"""
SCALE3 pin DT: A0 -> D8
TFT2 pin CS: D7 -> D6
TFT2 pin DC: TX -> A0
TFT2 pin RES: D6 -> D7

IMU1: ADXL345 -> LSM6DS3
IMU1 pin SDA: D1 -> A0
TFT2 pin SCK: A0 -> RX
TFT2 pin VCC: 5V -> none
"""
> What you have to do: Whatever the entries say, repeat all of them exactly.

> Worked solution:
SCALE3 pin DT: A0 -> D8
TFT2 pin CS: D7 -> D6
TFT2 pin DC: TX -> A0
TFT2 pin RES: D6 -> D7

IMU1: ADXL345 -> LSM6DS3
IMU1 pin SDA: D1 -> A0
TFT2 pin SCK: A0 -> RX
TFT2 pin VCC: 5V -> none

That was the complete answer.